- **Dataset excerpts**

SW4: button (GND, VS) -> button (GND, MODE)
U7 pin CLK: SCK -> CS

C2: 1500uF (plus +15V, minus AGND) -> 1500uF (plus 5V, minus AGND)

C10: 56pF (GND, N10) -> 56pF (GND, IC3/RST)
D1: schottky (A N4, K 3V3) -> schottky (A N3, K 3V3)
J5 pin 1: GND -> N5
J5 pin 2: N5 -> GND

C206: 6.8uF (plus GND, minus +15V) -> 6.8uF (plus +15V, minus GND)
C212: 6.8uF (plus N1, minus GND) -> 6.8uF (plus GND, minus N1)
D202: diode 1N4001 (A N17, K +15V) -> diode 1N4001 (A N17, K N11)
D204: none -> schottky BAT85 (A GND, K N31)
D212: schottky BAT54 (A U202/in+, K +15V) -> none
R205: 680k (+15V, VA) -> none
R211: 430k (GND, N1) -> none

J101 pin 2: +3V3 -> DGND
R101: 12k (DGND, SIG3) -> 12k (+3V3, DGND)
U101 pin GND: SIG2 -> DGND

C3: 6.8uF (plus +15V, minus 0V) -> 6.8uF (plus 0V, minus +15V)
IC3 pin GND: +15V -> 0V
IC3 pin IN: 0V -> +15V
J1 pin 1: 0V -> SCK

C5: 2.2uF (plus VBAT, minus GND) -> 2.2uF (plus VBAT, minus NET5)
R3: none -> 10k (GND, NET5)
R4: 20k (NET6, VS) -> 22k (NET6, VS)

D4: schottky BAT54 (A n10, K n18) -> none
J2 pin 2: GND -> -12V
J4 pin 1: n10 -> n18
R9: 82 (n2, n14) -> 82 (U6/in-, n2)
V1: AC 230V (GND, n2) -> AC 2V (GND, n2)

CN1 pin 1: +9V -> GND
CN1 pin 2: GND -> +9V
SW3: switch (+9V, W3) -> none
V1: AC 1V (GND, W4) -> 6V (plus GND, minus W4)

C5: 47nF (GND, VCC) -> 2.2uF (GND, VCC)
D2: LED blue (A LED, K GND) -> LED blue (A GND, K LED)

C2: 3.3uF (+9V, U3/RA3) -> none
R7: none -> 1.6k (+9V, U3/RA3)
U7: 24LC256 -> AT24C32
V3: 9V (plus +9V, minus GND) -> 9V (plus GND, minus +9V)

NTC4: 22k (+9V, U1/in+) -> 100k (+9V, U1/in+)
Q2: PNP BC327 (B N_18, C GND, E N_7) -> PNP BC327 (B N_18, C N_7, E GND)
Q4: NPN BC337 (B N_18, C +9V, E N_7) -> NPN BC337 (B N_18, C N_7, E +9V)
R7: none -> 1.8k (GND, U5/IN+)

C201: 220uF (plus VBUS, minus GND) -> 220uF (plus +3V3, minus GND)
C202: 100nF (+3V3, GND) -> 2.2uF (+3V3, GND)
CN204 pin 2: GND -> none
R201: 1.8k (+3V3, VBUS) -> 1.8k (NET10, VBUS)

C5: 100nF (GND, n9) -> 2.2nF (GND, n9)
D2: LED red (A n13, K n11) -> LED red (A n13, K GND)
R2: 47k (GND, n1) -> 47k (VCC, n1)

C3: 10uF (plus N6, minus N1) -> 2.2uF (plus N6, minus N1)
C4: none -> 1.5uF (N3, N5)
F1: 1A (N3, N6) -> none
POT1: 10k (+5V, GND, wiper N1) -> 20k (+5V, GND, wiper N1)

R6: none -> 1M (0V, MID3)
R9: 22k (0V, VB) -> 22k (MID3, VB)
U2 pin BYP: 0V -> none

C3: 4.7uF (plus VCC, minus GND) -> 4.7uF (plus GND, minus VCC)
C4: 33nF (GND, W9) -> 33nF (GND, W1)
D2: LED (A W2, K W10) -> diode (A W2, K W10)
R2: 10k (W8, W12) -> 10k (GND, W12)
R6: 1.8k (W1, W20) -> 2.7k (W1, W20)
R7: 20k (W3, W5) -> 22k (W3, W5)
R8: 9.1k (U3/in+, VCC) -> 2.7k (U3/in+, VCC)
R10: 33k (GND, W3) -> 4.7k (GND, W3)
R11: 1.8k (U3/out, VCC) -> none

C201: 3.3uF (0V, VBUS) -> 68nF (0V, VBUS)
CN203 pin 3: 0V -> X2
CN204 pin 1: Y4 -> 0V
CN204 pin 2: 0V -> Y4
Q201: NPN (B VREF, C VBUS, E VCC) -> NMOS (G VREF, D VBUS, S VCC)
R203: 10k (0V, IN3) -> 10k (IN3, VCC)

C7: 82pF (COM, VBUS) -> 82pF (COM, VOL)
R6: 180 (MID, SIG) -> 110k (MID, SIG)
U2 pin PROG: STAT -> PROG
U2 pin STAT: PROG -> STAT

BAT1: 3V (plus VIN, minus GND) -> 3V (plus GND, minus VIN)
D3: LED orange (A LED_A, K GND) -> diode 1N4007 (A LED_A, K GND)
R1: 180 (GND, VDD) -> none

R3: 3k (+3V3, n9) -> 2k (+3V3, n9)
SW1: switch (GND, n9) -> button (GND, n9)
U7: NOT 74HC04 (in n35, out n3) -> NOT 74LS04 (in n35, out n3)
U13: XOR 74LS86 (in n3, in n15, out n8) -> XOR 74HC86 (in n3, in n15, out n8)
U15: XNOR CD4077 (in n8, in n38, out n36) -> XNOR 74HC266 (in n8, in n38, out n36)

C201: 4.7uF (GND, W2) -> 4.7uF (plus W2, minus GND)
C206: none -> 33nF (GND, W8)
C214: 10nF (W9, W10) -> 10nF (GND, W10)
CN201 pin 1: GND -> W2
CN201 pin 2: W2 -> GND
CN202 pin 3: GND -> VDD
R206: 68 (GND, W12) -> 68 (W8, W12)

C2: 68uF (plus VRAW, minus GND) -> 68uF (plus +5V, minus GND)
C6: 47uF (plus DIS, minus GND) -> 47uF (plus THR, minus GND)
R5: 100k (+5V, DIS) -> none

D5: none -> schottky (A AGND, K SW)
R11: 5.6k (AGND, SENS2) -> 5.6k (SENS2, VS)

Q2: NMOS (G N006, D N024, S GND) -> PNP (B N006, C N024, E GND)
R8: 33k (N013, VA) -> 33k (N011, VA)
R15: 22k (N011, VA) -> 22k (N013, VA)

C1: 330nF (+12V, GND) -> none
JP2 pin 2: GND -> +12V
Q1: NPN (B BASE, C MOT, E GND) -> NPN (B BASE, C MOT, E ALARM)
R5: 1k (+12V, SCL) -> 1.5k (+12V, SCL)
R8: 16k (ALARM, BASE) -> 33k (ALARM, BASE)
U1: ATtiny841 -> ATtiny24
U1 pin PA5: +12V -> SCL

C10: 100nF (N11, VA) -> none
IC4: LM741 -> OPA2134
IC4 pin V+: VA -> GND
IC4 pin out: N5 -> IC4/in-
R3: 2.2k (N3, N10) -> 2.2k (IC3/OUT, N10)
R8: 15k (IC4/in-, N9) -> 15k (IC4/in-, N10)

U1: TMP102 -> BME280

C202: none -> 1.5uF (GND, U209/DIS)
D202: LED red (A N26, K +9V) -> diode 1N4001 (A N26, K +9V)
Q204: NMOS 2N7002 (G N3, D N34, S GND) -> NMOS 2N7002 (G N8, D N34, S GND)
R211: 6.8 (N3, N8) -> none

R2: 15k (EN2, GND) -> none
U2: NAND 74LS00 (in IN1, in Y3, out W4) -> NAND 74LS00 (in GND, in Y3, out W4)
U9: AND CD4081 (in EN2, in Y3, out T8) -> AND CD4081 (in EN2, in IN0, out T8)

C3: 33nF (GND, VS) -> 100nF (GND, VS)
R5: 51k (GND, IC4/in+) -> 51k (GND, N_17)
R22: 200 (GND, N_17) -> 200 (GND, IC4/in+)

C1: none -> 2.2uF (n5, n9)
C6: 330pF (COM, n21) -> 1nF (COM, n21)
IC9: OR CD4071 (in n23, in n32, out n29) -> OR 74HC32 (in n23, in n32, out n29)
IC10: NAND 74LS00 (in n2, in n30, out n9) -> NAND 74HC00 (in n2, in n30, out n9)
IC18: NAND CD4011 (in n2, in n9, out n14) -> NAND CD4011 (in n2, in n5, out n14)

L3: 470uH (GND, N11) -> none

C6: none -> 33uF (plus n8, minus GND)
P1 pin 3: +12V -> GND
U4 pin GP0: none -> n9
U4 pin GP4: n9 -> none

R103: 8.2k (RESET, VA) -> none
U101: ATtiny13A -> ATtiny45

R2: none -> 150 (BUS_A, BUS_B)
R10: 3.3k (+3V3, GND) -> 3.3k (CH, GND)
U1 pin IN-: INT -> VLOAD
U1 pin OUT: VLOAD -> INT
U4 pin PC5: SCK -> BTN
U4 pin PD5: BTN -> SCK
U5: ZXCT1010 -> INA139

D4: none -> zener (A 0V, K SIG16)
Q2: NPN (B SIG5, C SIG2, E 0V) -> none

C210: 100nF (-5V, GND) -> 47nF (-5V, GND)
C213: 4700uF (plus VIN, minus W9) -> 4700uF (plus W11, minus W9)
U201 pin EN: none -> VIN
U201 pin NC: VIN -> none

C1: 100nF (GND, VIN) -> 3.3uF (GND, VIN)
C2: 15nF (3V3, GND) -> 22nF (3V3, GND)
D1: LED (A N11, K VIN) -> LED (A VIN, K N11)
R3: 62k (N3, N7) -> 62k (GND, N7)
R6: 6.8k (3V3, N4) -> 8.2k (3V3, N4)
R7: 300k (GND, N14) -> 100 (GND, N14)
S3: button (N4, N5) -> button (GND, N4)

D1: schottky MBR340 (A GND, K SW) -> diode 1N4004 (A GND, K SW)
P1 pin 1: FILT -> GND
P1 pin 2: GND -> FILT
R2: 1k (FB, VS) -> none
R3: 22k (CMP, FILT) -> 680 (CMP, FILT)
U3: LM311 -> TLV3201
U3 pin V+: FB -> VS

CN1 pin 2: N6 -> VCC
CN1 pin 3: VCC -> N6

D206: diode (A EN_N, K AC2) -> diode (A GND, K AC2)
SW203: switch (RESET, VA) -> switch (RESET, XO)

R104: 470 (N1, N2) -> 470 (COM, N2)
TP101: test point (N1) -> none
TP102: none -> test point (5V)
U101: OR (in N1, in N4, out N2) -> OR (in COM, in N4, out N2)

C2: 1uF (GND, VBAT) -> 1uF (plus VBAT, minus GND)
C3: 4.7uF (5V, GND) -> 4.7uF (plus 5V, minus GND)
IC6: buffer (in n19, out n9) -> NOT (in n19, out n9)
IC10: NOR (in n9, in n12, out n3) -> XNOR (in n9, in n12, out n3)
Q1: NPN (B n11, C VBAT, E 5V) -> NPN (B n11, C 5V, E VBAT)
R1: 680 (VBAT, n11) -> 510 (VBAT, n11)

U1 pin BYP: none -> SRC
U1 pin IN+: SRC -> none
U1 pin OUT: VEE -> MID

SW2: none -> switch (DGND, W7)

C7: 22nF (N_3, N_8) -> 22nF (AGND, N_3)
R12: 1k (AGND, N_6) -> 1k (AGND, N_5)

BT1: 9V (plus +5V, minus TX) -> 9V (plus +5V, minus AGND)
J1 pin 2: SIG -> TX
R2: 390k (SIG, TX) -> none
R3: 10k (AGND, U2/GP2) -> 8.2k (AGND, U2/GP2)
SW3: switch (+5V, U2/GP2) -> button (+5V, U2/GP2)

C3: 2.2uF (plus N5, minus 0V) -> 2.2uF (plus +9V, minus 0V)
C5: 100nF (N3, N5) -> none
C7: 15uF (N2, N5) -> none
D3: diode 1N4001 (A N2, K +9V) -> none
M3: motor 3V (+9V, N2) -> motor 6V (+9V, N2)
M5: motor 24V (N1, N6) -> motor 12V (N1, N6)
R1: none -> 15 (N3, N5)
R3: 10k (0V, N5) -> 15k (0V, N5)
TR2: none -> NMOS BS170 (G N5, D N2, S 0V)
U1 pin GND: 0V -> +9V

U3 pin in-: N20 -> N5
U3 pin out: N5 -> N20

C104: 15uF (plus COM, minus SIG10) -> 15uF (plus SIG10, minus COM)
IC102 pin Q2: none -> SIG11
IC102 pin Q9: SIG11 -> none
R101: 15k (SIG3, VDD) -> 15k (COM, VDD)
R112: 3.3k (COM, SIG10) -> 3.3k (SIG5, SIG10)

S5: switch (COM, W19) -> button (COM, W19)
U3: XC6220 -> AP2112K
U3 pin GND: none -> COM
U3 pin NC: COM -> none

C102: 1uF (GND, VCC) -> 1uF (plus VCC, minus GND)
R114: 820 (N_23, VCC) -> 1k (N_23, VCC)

- **What is being asked**
Repeat exactly the lines above from the one with "P1 pin 3: +12V -> GND" up to and including the one with "D206: diode (A". No other line belongs in the reply.

- **Solution to the problem**
P1 pin 3: +12V -> GND
U4 pin GP0: none -> n9
U4 pin GP4: n9 -> none

R103: 8.2k (RESET, VA) -> none
U101: ATtiny13A -> ATtiny45

R2: none -> 150 (BUS_A, BUS_B)
R10: 3.3k (+3V3, GND) -> 3.3k (CH, GND)
U1 pin IN-: INT -> VLOAD
U1 pin OUT: VLOAD -> INT
U4 pin PC5: SCK -> BTN
U4 pin PD5: BTN -> SCK
U5: ZXCT1010 -> INA139

D4: none -> zener (A 0V, K SIG16)
Q2: NPN (B SIG5, C SIG2, E 0V) -> none

C210: 100nF (-5V, GND) -> 47nF (-5V, GND)
C213: 4700uF (plus VIN, minus W9) -> 4700uF (plus W11, minus W9)
U201 pin EN: none -> VIN
U201 pin NC: VIN -> none

C1: 100nF (GND, VIN) -> 3.3uF (GND, VIN)
C2: 15nF (3V3, GND) -> 22nF (3V3, GND)
D1: LED (A N11, K VIN) -> LED (A VIN, K N11)
R3: 62k (N3, N7) -> 62k (GND, N7)
R6: 6.8k (3V3, N4) -> 8.2k (3V3, N4)
R7: 300k (GND, N14) -> 100 (GND, N14)
S3: button (N4, N5) -> button (GND, N4)

D1: schottky MBR340 (A GND, K SW) -> diode 1N4004 (A GND, K SW)
P1 pin 1: FILT -> GND
P1 pin 2: GND -> FILT
R2: 1k (FB, VS) -> none
R3: 22k (CMP, FILT) -> 680 (CMP, FILT)
U3: LM311 -> TLV3201
U3 pin V+: FB -> VS

CN1 pin 2: N6 -> VCC
CN1 pin 3: VCC -> N6

D206: diode (A EN_N, K AC2) -> diode (A GND, K AC2)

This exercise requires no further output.